## WORK INSTRUCTION
Copy nothing from the entries below except the lines from the one containing "hand bell/rosy" through the one containing "padlock/scarlet (no. 1 from left)", and copy those exactly.

## SOURCE DATA
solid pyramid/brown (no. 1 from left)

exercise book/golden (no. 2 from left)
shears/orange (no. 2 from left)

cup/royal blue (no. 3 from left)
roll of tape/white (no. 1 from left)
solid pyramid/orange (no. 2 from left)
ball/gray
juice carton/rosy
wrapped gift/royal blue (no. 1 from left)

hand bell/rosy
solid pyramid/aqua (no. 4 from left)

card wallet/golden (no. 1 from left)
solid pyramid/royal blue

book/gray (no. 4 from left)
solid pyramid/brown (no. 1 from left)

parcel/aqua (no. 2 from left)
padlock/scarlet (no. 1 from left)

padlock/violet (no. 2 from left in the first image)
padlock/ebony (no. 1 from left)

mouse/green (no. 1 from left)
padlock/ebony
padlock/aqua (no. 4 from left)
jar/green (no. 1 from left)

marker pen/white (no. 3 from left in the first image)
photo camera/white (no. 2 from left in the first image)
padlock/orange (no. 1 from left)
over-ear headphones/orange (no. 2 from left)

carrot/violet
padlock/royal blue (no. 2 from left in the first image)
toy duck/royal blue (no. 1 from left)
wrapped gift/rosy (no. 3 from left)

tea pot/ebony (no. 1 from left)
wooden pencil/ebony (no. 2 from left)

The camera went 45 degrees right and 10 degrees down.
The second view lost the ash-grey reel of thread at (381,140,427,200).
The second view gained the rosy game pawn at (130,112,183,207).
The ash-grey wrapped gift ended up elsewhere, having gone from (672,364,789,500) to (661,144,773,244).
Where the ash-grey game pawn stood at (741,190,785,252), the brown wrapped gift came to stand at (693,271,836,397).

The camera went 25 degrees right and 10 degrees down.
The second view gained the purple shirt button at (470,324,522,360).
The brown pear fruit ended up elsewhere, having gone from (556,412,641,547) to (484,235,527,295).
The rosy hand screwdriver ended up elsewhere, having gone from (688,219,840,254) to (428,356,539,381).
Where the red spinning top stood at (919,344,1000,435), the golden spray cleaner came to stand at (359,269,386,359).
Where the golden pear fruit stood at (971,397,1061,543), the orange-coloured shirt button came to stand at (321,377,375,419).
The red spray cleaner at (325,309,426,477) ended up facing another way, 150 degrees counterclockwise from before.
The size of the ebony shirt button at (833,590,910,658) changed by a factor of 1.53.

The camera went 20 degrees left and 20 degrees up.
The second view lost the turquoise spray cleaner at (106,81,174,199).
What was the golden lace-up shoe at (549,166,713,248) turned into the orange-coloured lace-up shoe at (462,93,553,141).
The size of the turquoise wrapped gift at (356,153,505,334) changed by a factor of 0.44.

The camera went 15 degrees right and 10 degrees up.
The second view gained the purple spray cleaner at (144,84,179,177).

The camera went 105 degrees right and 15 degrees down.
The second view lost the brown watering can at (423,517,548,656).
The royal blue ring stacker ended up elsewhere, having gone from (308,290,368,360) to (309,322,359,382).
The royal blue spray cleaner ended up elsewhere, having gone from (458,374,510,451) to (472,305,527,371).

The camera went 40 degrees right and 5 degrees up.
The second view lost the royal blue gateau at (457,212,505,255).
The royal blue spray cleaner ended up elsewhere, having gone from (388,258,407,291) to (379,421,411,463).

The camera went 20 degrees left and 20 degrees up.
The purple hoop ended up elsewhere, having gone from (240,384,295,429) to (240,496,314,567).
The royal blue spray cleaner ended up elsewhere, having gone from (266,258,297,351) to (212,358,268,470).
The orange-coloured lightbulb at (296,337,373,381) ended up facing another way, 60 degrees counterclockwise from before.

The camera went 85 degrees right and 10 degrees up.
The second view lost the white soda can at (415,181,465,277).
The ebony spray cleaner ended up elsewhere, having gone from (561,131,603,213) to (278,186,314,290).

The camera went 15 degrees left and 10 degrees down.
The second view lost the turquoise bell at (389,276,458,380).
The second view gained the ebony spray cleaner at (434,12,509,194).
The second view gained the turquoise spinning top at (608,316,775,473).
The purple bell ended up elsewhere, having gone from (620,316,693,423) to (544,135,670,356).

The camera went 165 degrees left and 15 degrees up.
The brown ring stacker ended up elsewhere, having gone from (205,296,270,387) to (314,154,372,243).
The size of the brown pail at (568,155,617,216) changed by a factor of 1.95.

## RESULT
hand bell/rosy
solid pyramid/aqua (no. 4 from left)

card wallet/golden (no. 1 from left)
solid pyramid/royal blue

book/gray (no. 4 from left)
solid pyramid/brown (no. 1 from left)

parcel/aqua (no. 2 from left)
padlock/scarlet (no. 1 from left)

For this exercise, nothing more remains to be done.